TASK BRIEF: Restate word for word every line from the top of the data below down through the line that holds "pink fish: [95,224,158,303]".

Object inventory comparisons:

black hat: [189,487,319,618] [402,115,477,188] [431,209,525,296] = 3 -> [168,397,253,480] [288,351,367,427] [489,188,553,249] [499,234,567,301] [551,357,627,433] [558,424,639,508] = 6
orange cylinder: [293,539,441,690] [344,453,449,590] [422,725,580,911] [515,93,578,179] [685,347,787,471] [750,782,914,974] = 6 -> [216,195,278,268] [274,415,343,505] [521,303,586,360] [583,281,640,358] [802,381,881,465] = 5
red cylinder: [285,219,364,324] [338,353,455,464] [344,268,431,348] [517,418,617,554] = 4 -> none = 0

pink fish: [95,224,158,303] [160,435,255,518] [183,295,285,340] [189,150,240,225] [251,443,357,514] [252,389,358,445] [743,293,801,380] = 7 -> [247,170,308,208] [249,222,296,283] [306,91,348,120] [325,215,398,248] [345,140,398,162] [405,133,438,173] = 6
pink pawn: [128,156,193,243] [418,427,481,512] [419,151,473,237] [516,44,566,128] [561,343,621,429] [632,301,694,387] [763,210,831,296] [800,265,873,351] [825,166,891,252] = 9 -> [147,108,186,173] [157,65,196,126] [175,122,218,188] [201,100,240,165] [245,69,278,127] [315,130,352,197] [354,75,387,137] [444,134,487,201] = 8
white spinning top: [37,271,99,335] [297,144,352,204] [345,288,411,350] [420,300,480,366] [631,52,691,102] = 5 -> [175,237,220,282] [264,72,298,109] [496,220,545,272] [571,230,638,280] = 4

RESPONSE BELOW:
black hat: [189,487,319,618] [402,115,477,188] [431,209,525,296] = 3 -> [168,397,253,480] [288,351,367,427] [489,188,553,249] [499,234,567,301] [551,357,627,433] [558,424,639,508] = 6
orange cylinder: [293,539,441,690] [344,453,449,590] [422,725,580,911] [515,93,578,179] [685,347,787,471] [750,782,914,974] = 6 -> [216,195,278,268] [274,415,343,505] [521,303,586,360] [583,281,640,358] [802,381,881,465] = 5
red cylinder: [285,219,364,324] [338,353,455,464] [344,268,431,348] [517,418,617,554] = 4 -> none = 0

pink fish: [95,224,158,303] [160,435,255,518] [183,295,285,340] [189,150,240,225] [251,443,357,514] [252,389,358,445] [743,293,801,380] = 7 -> [247,170,308,208] [249,222,296,283] [306,91,348,120] [325,215,398,248] [345,140,398,162] [405,133,438,173] = 6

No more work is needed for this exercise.